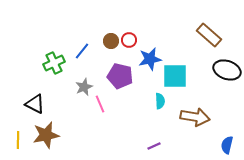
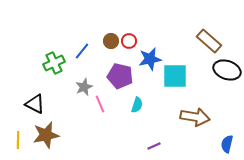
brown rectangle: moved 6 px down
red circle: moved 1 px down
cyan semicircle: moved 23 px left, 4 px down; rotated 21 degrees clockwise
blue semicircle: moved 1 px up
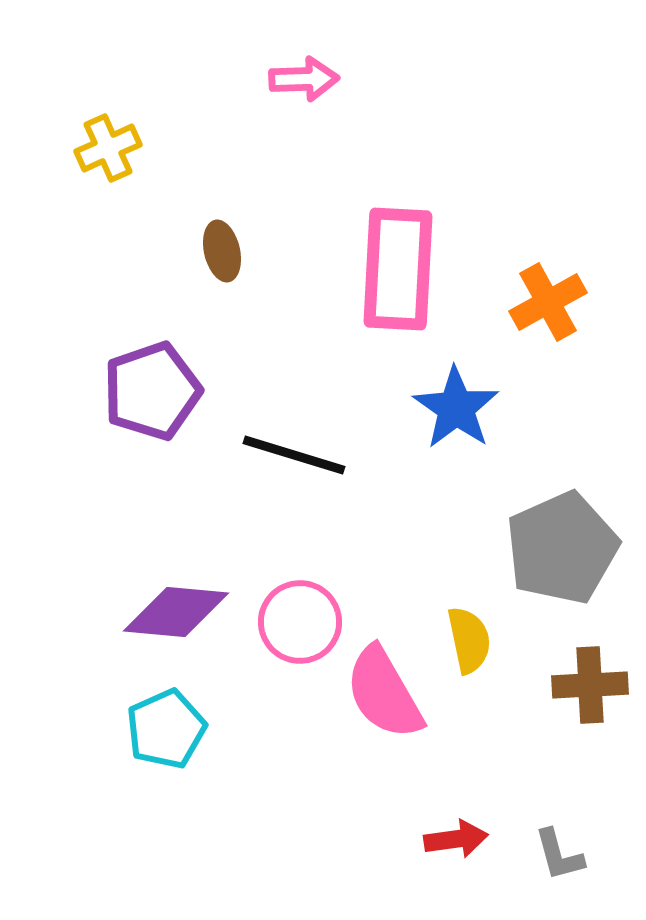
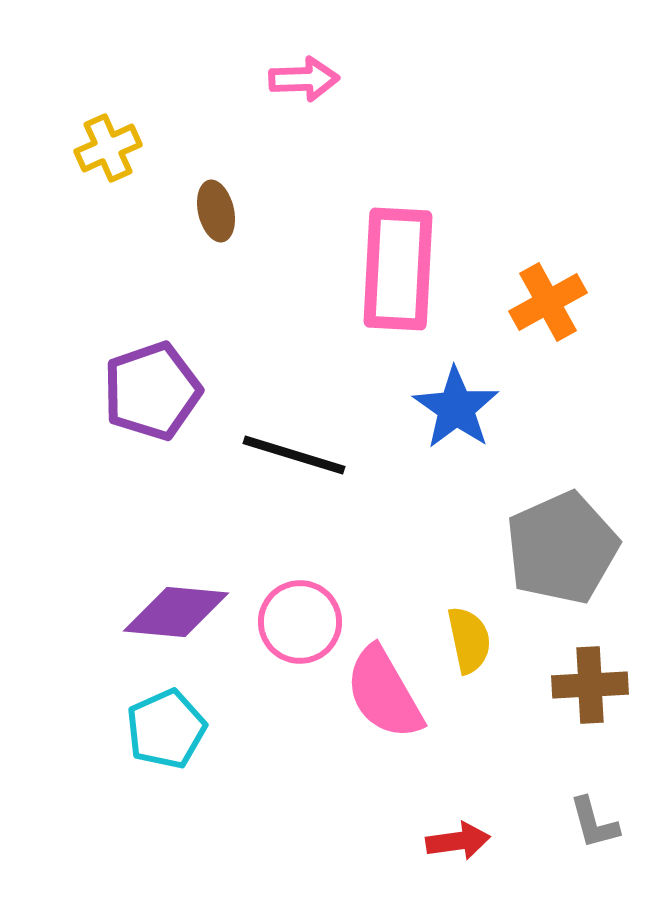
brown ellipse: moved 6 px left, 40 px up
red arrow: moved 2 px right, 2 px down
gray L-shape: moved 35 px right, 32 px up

::::::

• [Required action] The answer should hold every entry exactly as given and no pictures at all.

• [Your response]
brown rectangle: moved 6 px down
red circle: moved 1 px down
cyan semicircle: moved 23 px left, 4 px down; rotated 21 degrees clockwise
blue semicircle: moved 1 px up
brown ellipse: moved 6 px left, 40 px up
red arrow: moved 2 px right, 2 px down
gray L-shape: moved 35 px right, 32 px up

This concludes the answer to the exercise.